Could you write out each entry exactly as it reads?

*** Material provided ***

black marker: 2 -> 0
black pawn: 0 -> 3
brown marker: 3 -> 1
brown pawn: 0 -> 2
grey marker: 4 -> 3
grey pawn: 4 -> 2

*** End of Material provided ***

▶ Task output:
black marker: 2 -> 0
black pawn: 0 -> 3
brown marker: 3 -> 1
brown pawn: 0 -> 2
grey marker: 4 -> 3
grey pawn: 4 -> 2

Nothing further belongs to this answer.